::: DATA PROVIDED
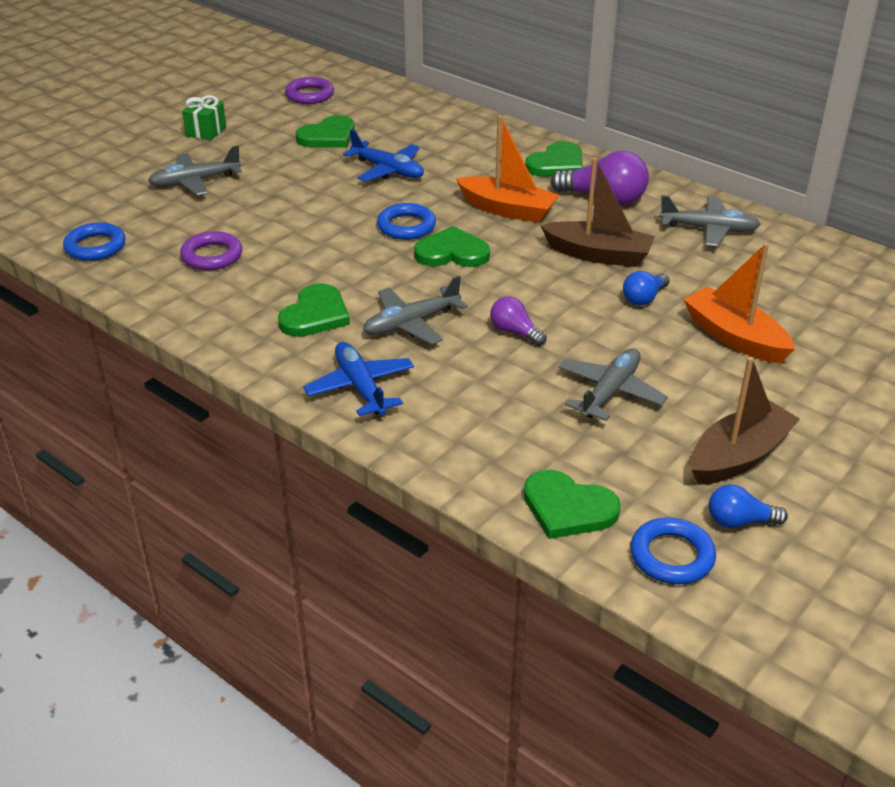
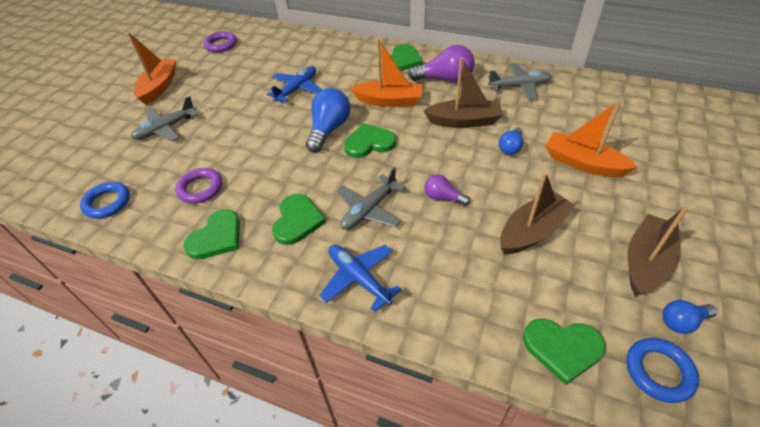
camera: 15 degrees left, 10 degrees up
green gift [182,95,226,141] -> orange boat [127,32,176,105]
green heart [296,115,355,148] -> green heart moved to [183,209,240,259]
blue plane [343,130,424,182] -> blue plane turned 75 degrees counterclockwise [267,66,322,102]
blue ring [377,203,436,240] -> blue light bulb [306,88,350,153]
grey plane [559,348,668,421] -> brown boat [500,172,575,254]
::::::
Please leave out the pictures as you reproduce the lines exactly, from the first line of the entries through the line containing "blue plane [343,130,424,182]".

camera: 15 degrees left, 10 degrees up
green gift [182,95,226,141] -> orange boat [127,32,176,105]
green heart [296,115,355,148] -> green heart moved to [183,209,240,259]
blue plane [343,130,424,182] -> blue plane turned 75 degrees counterclockwise [267,66,322,102]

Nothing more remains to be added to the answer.